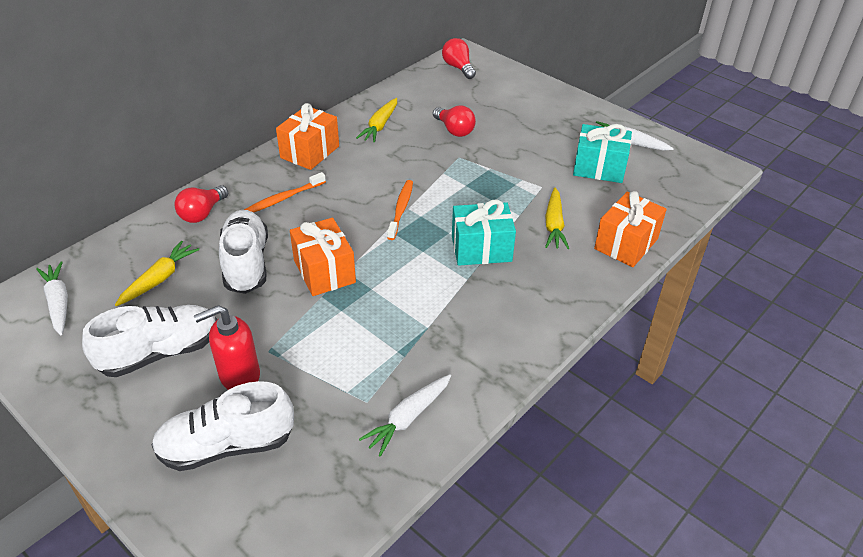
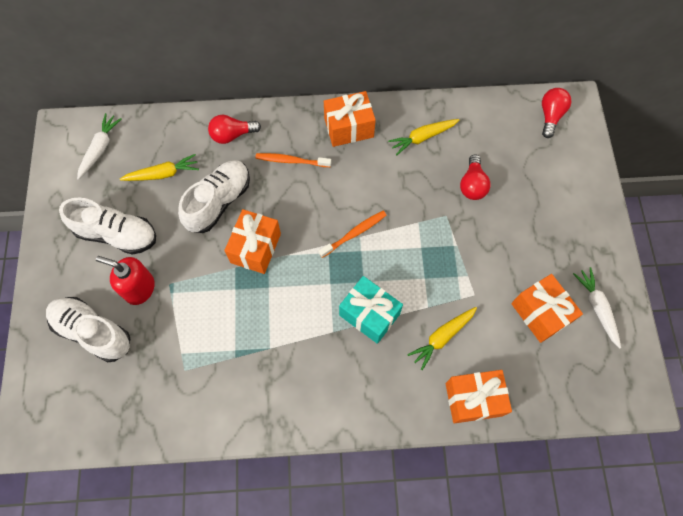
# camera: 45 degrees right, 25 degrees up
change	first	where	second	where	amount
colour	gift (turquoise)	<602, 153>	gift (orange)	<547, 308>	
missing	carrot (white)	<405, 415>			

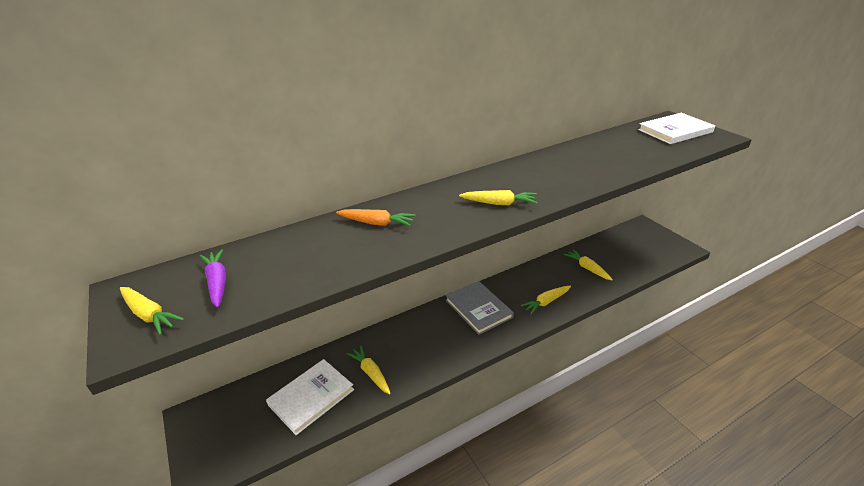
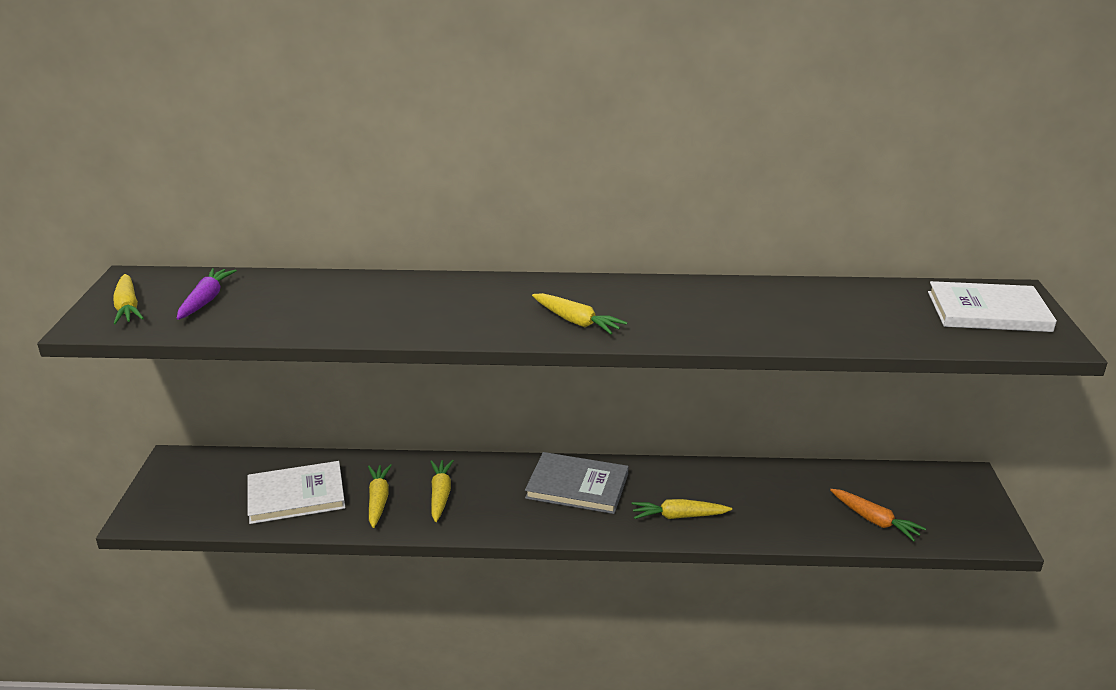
# camera: 30 degrees right, 5 degrees down
change	first	where	second	where	amount
relocated	carrot (orange)	<375, 217>		<878, 515>	
relocated	carrot (yellow)	<588, 265>		<442, 491>	
spun	book (grey)	<479, 308>		<577, 483>	75 degrees counterclockwise

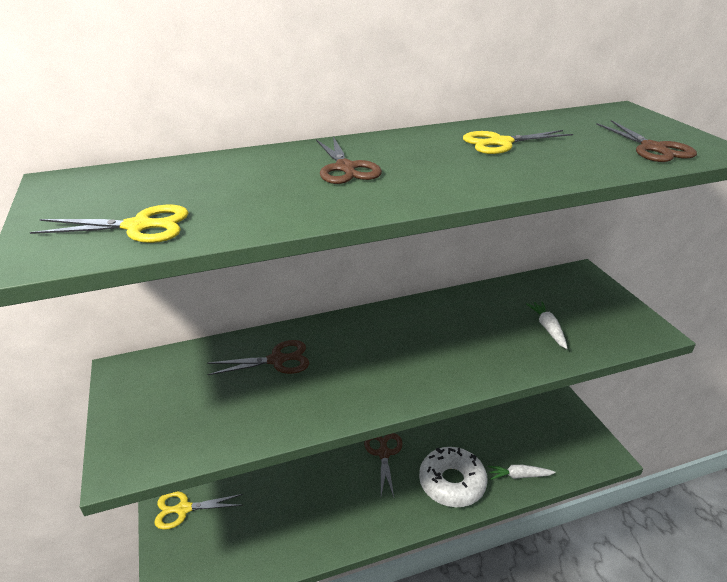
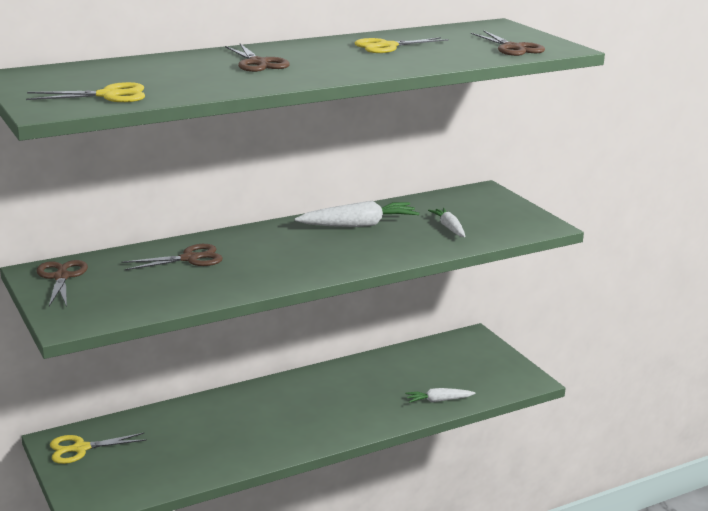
# camera: 10 degrees left, 10 degrees down
change	first	where	second	where	amount
relocated	scissors (brown)	<383, 465>		<62, 283>	
missing	donut (white)	<453, 477>			
appeared			carrot (white)	<357, 213>	

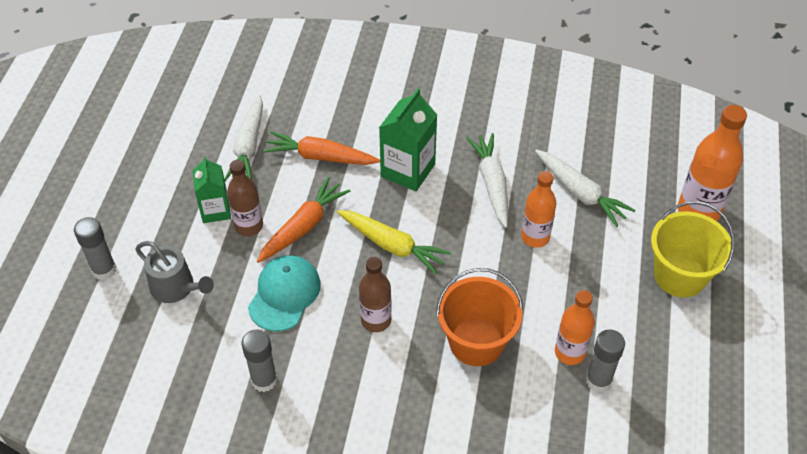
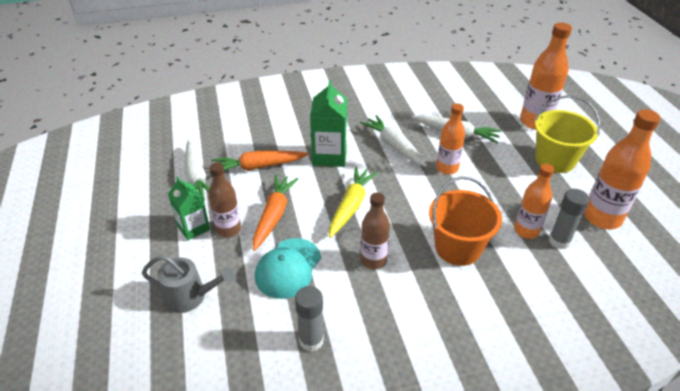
# camera: 25 degrees left, 10 degrees down
change	first	where	second	where	amount
spun	carrot (yellow)	<394, 242>		<353, 202>	75 degrees counterclockwise
missing	glue stick (grey)	<95, 248>			
spun	cap (turquoise)	<284, 293>		<288, 268>	150 degrees counterclockwise
appeared			bottle (orange)	<622, 169>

● **Task prompt**
The entries above should be written out in full, and any picture in them left out.

● **Answer to this exercise**
# camera: 45 degrees right, 25 degrees up
change	first	where	second	where	amount
colour	gift (turquoise)	<602, 153>	gift (orange)	<547, 308>	
missing	carrot (white)	<405, 415>			

# camera: 30 degrees right, 5 degrees down
change	first	where	second	where	amount
relocated	carrot (orange)	<375, 217>		<878, 515>	
relocated	carrot (yellow)	<588, 265>		<442, 491>	
spun	book (grey)	<479, 308>		<577, 483>	75 degrees counterclockwise

# camera: 10 degrees left, 10 degrees down
change	first	where	second	where	amount
relocated	scissors (brown)	<383, 465>		<62, 283>	
missing	donut (white)	<453, 477>			
appeared			carrot (white)	<357, 213>	

# camera: 25 degrees left, 10 degrees down
change	first	where	second	where	amount
spun	carrot (yellow)	<394, 242>		<353, 202>	75 degrees counterclockwise
missing	glue stick (grey)	<95, 248>			
spun	cap (turquoise)	<284, 293>		<288, 268>	150 degrees counterclockwise
appeared			bottle (orange)	<622, 169>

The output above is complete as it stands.